[Difference listings]
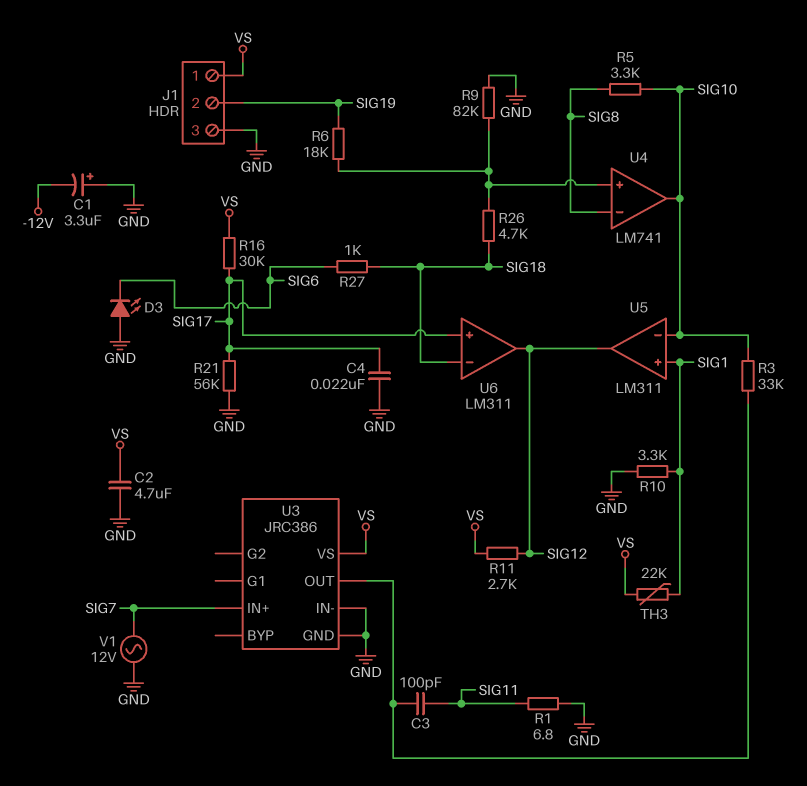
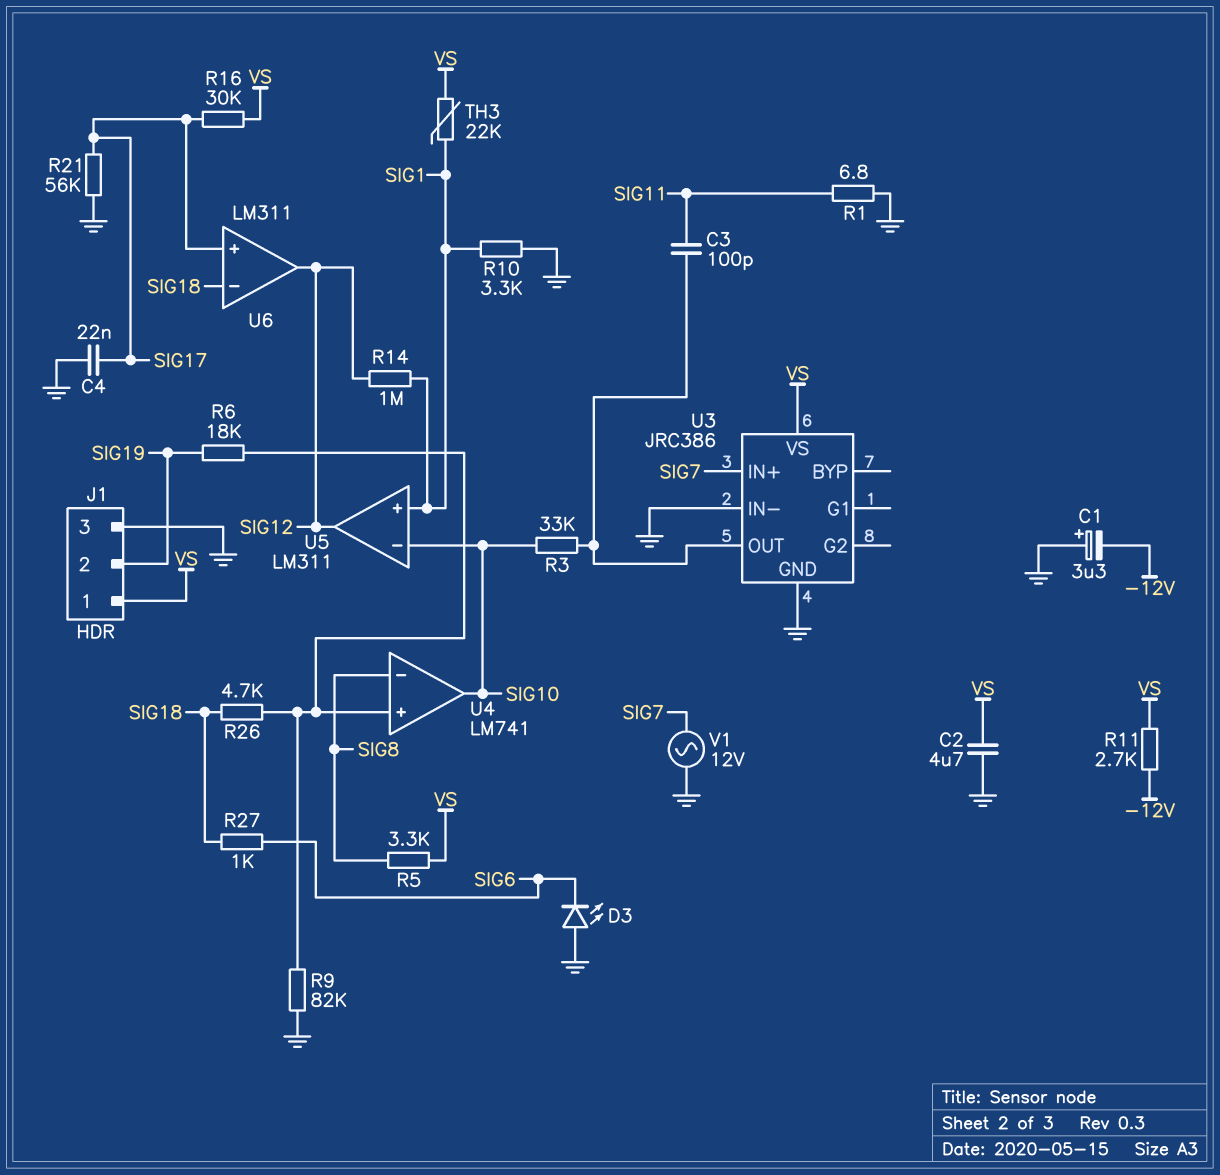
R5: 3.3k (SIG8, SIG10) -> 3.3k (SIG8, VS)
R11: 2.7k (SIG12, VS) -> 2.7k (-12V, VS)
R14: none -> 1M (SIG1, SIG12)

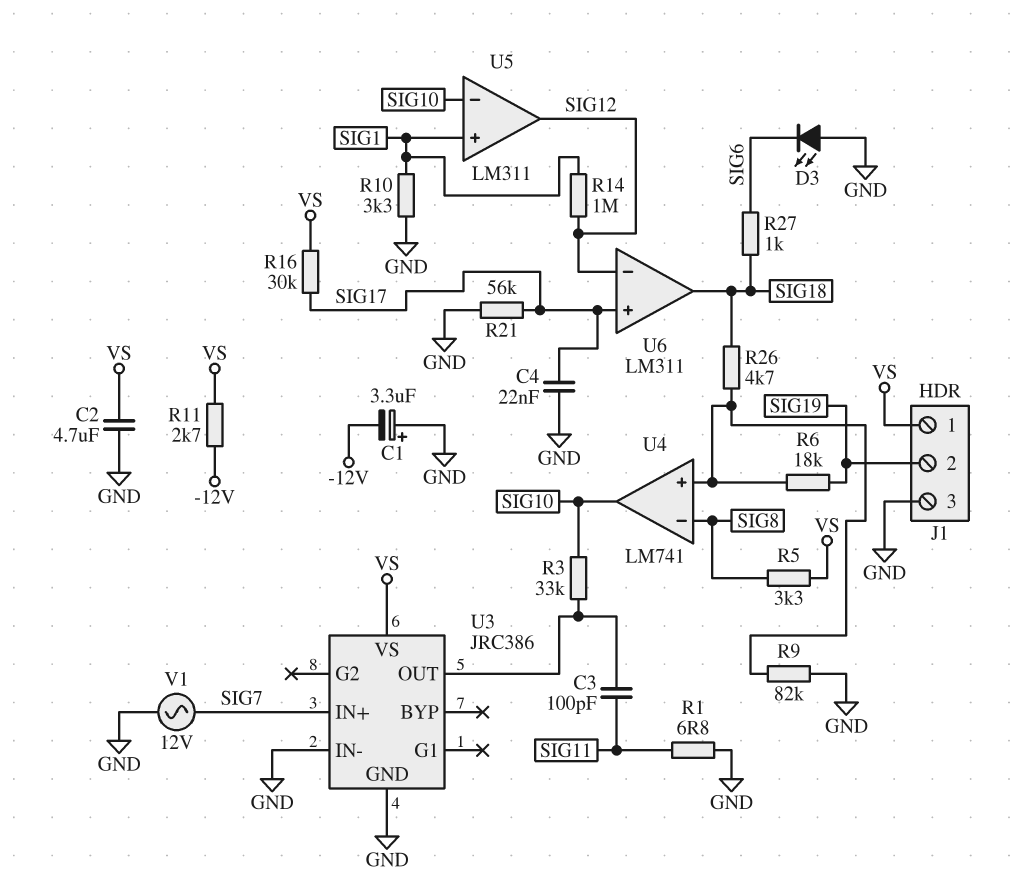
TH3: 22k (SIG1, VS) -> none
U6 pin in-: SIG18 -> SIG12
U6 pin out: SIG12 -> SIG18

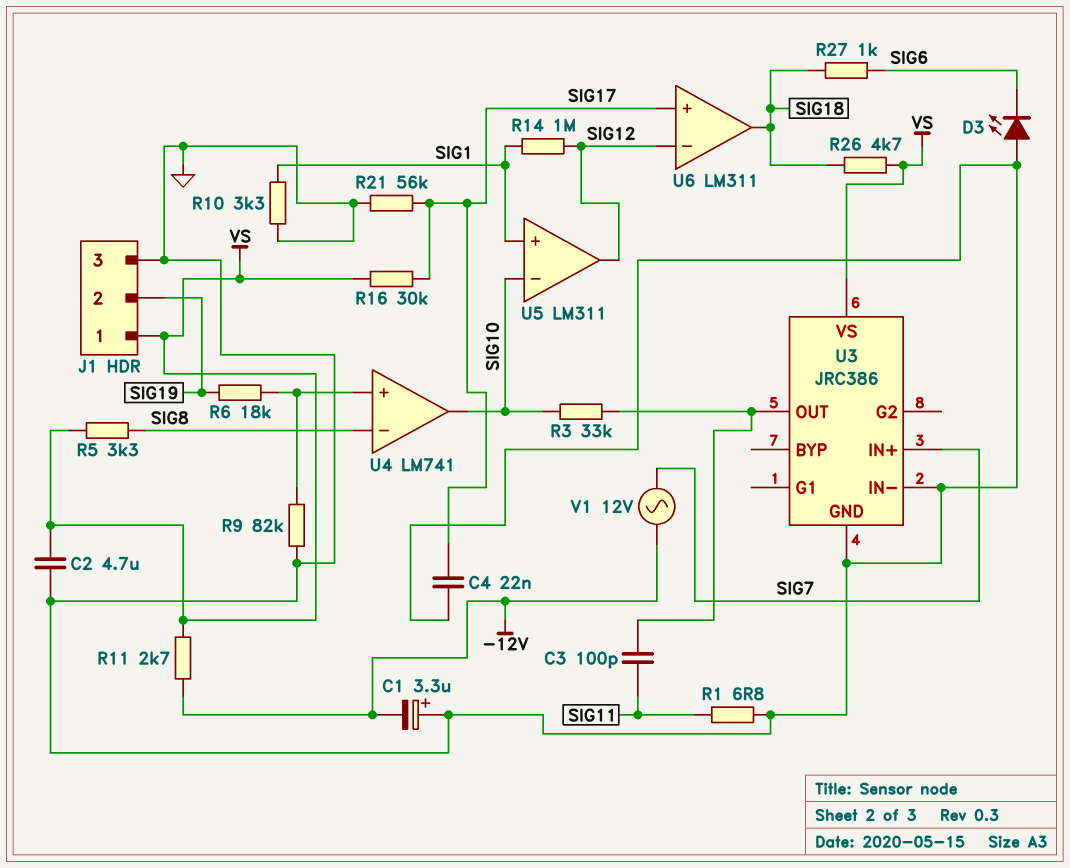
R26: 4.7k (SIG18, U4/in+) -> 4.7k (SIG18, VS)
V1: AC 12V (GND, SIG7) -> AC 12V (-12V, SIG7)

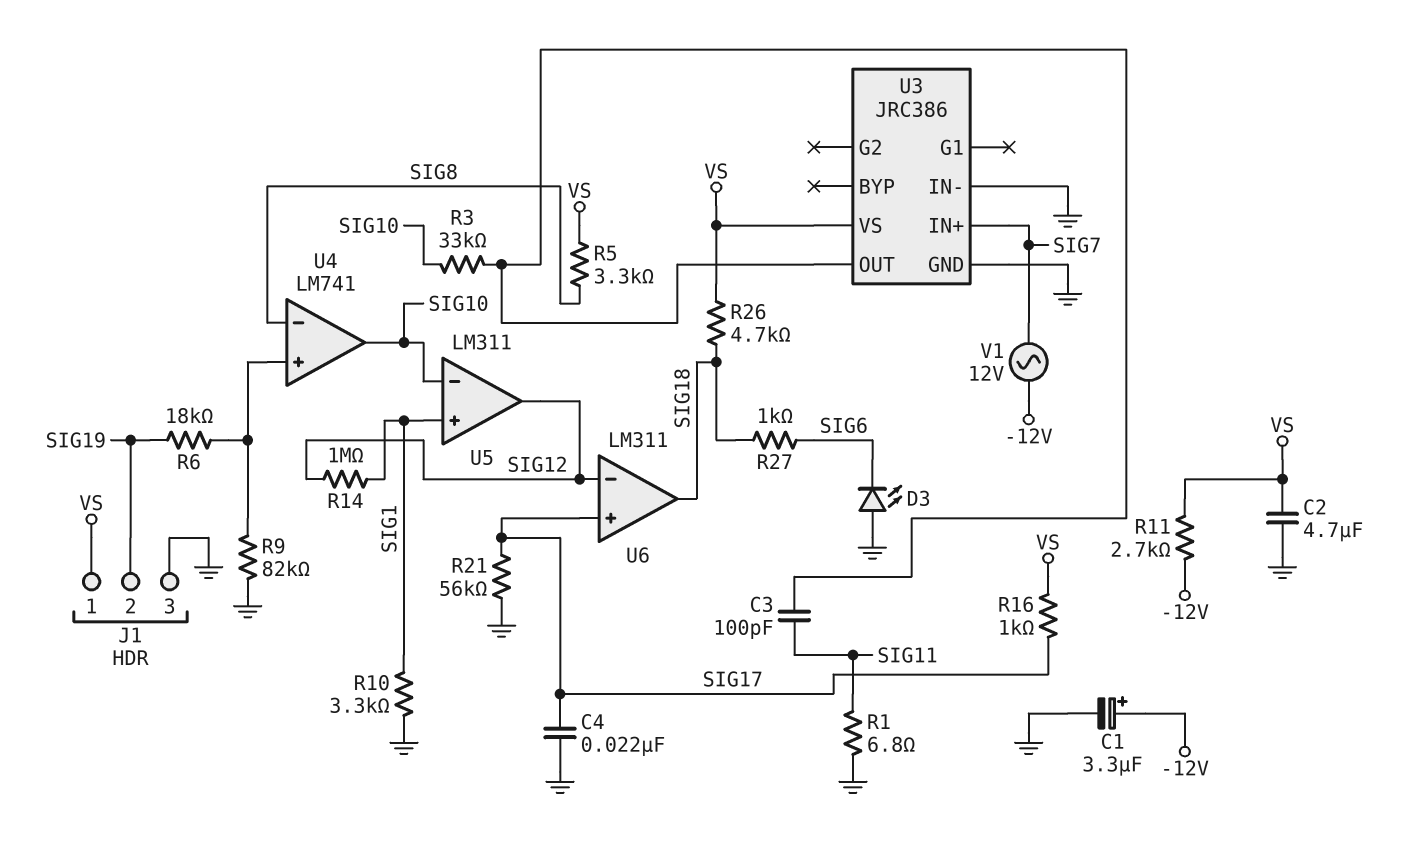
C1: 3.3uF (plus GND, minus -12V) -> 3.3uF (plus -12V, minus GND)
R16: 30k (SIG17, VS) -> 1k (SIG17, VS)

Your instructions:
Leaving out the pictures, repeat the data above exactly.

Solution to the problem:
R5: 3.3k (SIG8, SIG10) -> 3.3k (SIG8, VS)
R11: 2.7k (SIG12, VS) -> 2.7k (-12V, VS)
R14: none -> 1M (SIG1, SIG12)

TH3: 22k (SIG1, VS) -> none
U6 pin in-: SIG18 -> SIG12
U6 pin out: SIG12 -> SIG18

R26: 4.7k (SIG18, U4/in+) -> 4.7k (SIG18, VS)
V1: AC 12V (GND, SIG7) -> AC 12V (-12V, SIG7)

C1: 3.3uF (plus GND, minus -12V) -> 3.3uF (plus -12V, minus GND)
R16: 30k (SIG17, VS) -> 1k (SIG17, VS)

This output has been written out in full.